Copy out exactly the lines below that run from the one holding "white camera: 3 -> 2" to the one holding "grey eraser: 4 -> 5", keeping both of those lines and no others.

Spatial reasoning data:
-- Opening Marker --
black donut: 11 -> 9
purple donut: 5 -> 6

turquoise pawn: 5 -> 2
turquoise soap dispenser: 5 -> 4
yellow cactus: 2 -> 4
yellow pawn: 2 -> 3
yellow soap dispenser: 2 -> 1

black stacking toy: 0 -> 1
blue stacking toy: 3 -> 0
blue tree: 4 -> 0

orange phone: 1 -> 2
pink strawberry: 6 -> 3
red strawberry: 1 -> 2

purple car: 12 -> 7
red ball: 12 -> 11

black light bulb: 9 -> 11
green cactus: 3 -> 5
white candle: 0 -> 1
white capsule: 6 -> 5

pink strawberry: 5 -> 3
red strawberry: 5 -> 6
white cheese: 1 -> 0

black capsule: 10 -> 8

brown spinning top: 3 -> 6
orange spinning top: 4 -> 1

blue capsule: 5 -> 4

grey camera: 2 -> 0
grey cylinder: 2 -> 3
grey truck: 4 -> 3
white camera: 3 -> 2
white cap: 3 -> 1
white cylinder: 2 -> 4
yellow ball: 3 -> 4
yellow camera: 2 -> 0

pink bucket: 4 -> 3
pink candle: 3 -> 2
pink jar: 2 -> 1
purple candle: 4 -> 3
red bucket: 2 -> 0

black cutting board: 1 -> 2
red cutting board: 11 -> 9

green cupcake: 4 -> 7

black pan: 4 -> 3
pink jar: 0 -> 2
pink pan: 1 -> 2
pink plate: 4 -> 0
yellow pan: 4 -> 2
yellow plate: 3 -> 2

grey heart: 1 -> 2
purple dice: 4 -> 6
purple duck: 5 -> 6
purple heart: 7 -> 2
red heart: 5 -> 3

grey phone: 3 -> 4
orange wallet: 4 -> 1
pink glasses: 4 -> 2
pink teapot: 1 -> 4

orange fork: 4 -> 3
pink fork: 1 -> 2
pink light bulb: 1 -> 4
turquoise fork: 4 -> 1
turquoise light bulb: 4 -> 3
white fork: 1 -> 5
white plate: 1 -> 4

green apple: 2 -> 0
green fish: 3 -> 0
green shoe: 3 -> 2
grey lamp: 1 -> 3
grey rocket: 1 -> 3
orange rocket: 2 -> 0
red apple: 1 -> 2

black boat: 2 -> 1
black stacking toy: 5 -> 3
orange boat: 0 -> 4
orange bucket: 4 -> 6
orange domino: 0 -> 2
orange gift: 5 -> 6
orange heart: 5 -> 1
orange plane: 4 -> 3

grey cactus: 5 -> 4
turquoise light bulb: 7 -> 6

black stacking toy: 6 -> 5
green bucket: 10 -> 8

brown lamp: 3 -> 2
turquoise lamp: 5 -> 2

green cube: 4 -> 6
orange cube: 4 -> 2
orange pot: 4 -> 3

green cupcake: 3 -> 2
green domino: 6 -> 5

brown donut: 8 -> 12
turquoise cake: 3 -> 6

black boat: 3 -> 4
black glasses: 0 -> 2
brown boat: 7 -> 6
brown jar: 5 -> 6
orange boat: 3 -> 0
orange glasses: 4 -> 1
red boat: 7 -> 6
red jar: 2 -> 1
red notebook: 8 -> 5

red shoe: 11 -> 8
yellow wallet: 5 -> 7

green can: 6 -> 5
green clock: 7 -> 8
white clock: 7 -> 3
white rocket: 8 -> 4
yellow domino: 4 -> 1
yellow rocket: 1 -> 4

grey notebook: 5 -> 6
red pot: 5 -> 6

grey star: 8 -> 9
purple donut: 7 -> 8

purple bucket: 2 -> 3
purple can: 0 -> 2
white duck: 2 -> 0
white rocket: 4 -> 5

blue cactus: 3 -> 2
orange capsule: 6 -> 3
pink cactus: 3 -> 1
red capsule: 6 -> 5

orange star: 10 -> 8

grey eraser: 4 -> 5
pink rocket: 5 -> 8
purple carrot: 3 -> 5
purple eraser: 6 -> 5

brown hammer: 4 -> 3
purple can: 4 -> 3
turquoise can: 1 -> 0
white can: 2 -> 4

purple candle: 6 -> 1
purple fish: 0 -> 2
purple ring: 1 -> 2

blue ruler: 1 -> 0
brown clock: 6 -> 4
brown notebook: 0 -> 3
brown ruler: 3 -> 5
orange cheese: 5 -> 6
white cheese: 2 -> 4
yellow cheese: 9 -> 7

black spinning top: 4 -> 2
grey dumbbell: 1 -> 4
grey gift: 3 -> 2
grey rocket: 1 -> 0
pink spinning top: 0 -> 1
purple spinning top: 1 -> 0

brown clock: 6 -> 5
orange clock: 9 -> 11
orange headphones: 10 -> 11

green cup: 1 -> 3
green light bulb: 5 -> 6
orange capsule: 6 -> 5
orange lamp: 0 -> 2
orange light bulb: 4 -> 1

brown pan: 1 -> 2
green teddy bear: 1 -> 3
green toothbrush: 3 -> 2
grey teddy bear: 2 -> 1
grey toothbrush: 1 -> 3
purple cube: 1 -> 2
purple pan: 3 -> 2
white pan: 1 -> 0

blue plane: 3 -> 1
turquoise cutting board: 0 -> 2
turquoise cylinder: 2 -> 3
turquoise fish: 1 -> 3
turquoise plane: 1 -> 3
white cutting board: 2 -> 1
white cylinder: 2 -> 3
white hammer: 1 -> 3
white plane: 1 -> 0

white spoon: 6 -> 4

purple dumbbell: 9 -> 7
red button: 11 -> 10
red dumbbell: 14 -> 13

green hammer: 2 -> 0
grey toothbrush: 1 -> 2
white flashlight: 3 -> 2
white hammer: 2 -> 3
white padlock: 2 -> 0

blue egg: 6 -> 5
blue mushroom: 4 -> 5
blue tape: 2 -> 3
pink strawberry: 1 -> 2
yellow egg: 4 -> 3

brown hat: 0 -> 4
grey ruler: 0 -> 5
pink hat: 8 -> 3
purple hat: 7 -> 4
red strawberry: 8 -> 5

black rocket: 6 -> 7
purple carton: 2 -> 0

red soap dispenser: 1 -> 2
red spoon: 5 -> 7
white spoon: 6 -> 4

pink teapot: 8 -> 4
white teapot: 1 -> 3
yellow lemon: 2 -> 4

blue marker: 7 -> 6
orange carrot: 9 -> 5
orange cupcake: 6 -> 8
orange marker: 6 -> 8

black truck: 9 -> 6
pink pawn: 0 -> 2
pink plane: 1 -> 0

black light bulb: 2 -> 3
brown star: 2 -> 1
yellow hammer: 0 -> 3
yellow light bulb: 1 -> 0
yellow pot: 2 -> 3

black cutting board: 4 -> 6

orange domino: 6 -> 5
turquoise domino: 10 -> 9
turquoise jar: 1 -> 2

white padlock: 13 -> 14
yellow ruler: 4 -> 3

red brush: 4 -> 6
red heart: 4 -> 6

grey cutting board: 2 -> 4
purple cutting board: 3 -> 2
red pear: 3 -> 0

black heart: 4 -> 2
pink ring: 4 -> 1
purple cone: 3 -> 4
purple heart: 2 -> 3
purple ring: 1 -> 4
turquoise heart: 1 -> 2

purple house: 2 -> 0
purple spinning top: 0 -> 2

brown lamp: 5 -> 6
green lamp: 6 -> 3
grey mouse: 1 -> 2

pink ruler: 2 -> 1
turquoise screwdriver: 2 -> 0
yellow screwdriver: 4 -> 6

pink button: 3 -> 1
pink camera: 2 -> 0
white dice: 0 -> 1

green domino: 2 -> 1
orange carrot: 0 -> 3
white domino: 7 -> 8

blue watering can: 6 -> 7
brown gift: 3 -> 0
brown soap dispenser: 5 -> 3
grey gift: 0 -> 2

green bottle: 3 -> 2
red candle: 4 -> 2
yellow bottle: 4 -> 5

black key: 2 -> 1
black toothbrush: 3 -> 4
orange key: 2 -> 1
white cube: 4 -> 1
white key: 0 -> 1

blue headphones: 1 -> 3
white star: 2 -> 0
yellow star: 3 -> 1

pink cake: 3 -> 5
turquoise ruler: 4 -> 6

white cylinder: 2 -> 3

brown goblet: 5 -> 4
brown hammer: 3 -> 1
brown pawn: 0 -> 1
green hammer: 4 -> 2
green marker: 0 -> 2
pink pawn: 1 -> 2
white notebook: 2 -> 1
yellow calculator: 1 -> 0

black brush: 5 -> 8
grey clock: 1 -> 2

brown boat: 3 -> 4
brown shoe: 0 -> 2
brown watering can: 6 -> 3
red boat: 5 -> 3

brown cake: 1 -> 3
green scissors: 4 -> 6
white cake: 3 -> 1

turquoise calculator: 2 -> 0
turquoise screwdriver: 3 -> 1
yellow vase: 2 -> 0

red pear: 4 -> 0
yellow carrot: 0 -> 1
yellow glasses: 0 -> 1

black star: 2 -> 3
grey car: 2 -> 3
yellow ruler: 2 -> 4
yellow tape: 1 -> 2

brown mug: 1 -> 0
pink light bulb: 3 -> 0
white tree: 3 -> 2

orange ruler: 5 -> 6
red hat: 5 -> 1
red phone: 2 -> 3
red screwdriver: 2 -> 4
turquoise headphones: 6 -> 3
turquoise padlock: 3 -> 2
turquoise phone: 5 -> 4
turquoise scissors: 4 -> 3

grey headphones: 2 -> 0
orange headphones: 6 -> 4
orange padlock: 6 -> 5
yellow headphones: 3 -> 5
-- Closing Marker --
### PROBLEM SOLUTION
white camera: 3 -> 2
white cap: 3 -> 1
white cylinder: 2 -> 4
yellow ball: 3 -> 4
yellow camera: 2 -> 0

pink bucket: 4 -> 3
pink candle: 3 -> 2
pink jar: 2 -> 1
purple candle: 4 -> 3
red bucket: 2 -> 0

black cutting board: 1 -> 2
red cutting board: 11 -> 9

green cupcake: 4 -> 7

black pan: 4 -> 3
pink jar: 0 -> 2
pink pan: 1 -> 2
pink plate: 4 -> 0
yellow pan: 4 -> 2
yellow plate: 3 -> 2

grey heart: 1 -> 2
purple dice: 4 -> 6
purple duck: 5 -> 6
purple heart: 7 -> 2
red heart: 5 -> 3

grey phone: 3 -> 4
orange wallet: 4 -> 1
pink glasses: 4 -> 2
pink teapot: 1 -> 4

orange fork: 4 -> 3
pink fork: 1 -> 2
pink light bulb: 1 -> 4
turquoise fork: 4 -> 1
turquoise light bulb: 4 -> 3
white fork: 1 -> 5
white plate: 1 -> 4

green apple: 2 -> 0
green fish: 3 -> 0
green shoe: 3 -> 2
grey lamp: 1 -> 3
grey rocket: 1 -> 3
orange rocket: 2 -> 0
red apple: 1 -> 2

black boat: 2 -> 1
black stacking toy: 5 -> 3
orange boat: 0 -> 4
orange bucket: 4 -> 6
orange domino: 0 -> 2
orange gift: 5 -> 6
orange heart: 5 -> 1
orange plane: 4 -> 3

grey cactus: 5 -> 4
turquoise light bulb: 7 -> 6

black stacking toy: 6 -> 5
green bucket: 10 -> 8

brown lamp: 3 -> 2
turquoise lamp: 5 -> 2

green cube: 4 -> 6
orange cube: 4 -> 2
orange pot: 4 -> 3

green cupcake: 3 -> 2
green domino: 6 -> 5

brown donut: 8 -> 12
turquoise cake: 3 -> 6

black boat: 3 -> 4
black glasses: 0 -> 2
brown boat: 7 -> 6
brown jar: 5 -> 6
orange boat: 3 -> 0
orange glasses: 4 -> 1
red boat: 7 -> 6
red jar: 2 -> 1
red notebook: 8 -> 5

red shoe: 11 -> 8
yellow wallet: 5 -> 7

green can: 6 -> 5
green clock: 7 -> 8
white clock: 7 -> 3
white rocket: 8 -> 4
yellow domino: 4 -> 1
yellow rocket: 1 -> 4

grey notebook: 5 -> 6
red pot: 5 -> 6

grey star: 8 -> 9
purple donut: 7 -> 8

purple bucket: 2 -> 3
purple can: 0 -> 2
white duck: 2 -> 0
white rocket: 4 -> 5

blue cactus: 3 -> 2
orange capsule: 6 -> 3
pink cactus: 3 -> 1
red capsule: 6 -> 5

orange star: 10 -> 8

grey eraser: 4 -> 5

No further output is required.